## [REQUIREMENT]
Give back all of the data exactly as it stands, with the pictures removed.

## [RECORDED INFORMATION]
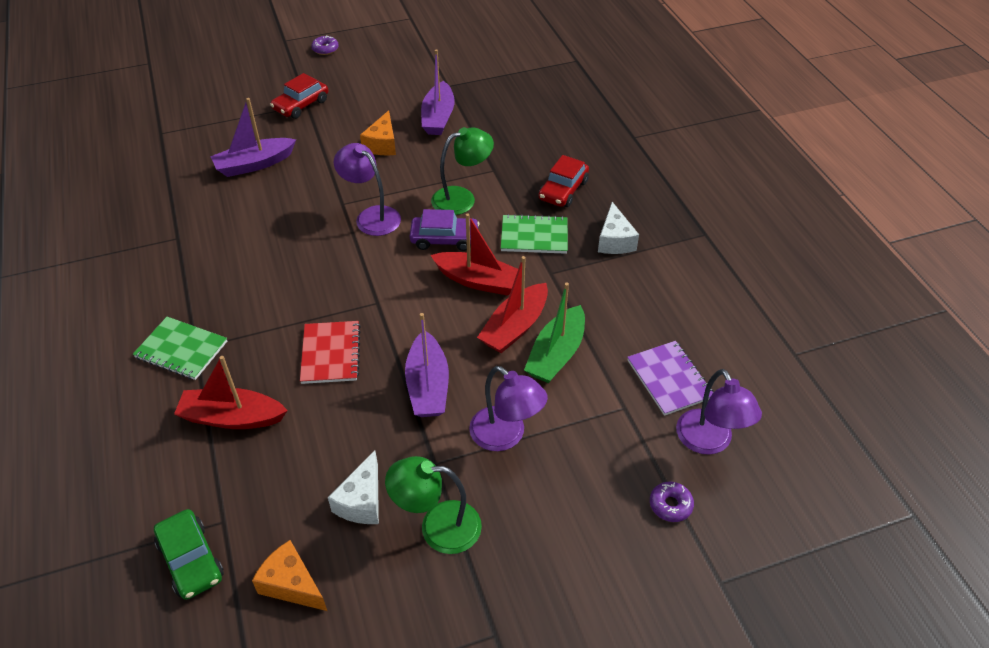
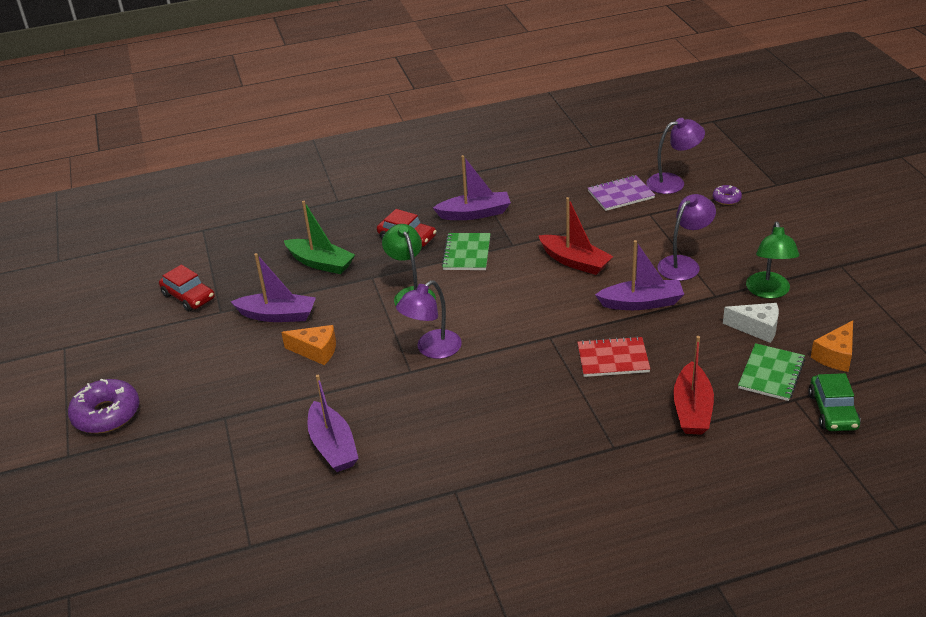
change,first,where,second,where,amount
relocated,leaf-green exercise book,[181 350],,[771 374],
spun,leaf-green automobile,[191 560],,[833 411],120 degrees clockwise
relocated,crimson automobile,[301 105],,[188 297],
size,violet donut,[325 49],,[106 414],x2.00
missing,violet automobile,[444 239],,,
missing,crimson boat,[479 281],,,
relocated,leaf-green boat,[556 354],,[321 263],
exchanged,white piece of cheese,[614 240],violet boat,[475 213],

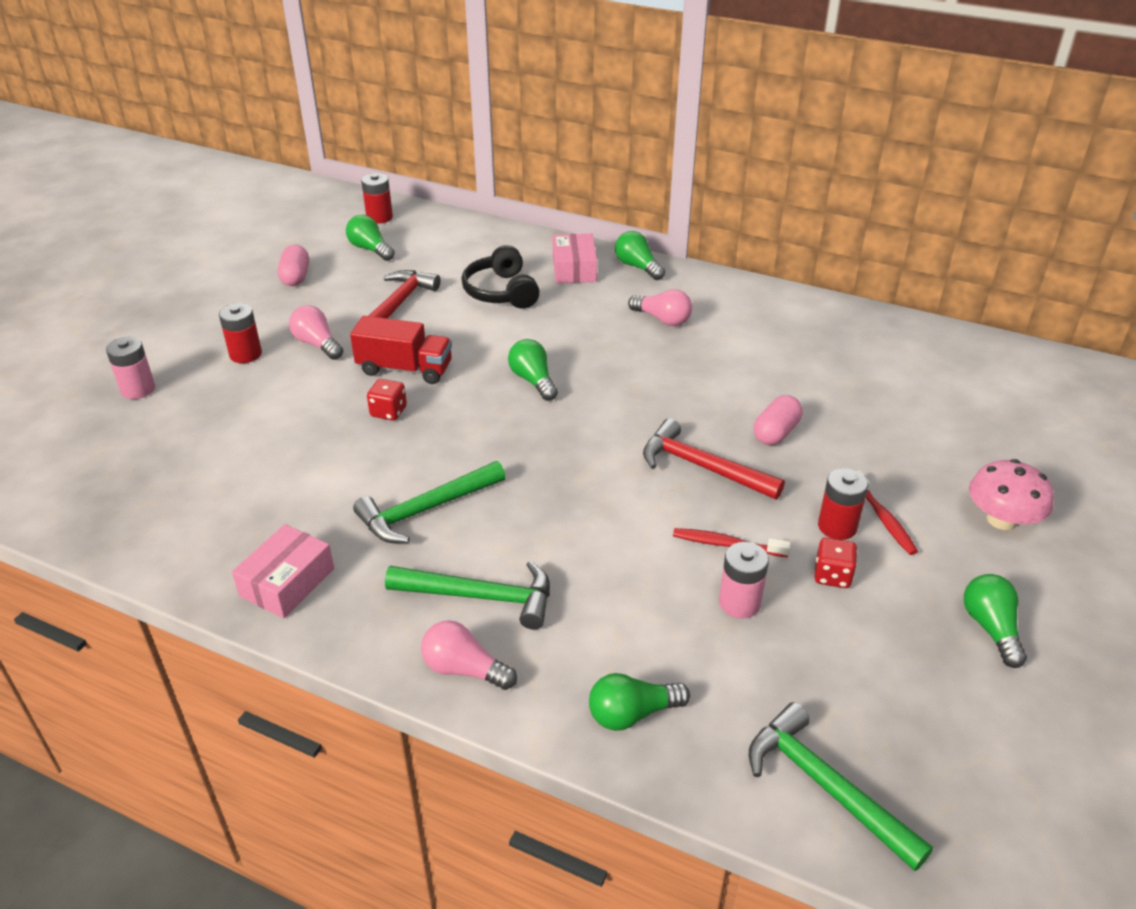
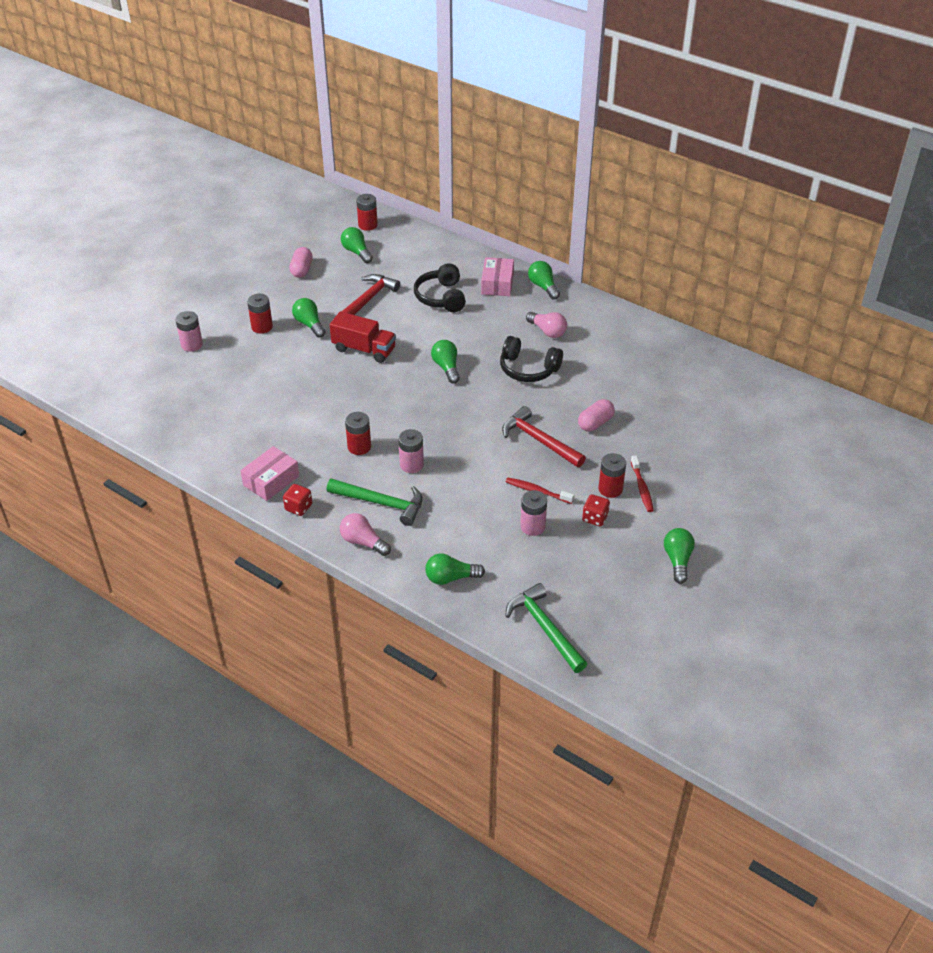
change,first,where,second,where,amount
colour,pink light bulb,[317 344],leaf-green light bulb,[309 324],
exchanged,leaf-green claw hammer,[425 510],crimson AA battery,[359 447],
relocated,crimson game die,[388 412],,[298 507],
missing,pink mushroom,[1001 519],,,
appeared,,,pink AA battery,[411 465],
appeared,,,jet-black headphones,[528 369],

## [TASK RESPONSE]
change,first,where,second,where,amount
relocated,leaf-green exercise book,[181 350],,[771 374],
spun,leaf-green automobile,[191 560],,[833 411],120 degrees clockwise
relocated,crimson automobile,[301 105],,[188 297],
size,violet donut,[325 49],,[106 414],x2.00
missing,violet automobile,[444 239],,,
missing,crimson boat,[479 281],,,
relocated,leaf-green boat,[556 354],,[321 263],
exchanged,white piece of cheese,[614 240],violet boat,[475 213],

change,first,where,second,where,amount
colour,pink light bulb,[317 344],leaf-green light bulb,[309 324],
exchanged,leaf-green claw hammer,[425 510],crimson AA battery,[359 447],
relocated,crimson game die,[388 412],,[298 507],
missing,pink mushroom,[1001 519],,,
appeared,,,pink AA battery,[411 465],
appeared,,,jet-black headphones,[528 369],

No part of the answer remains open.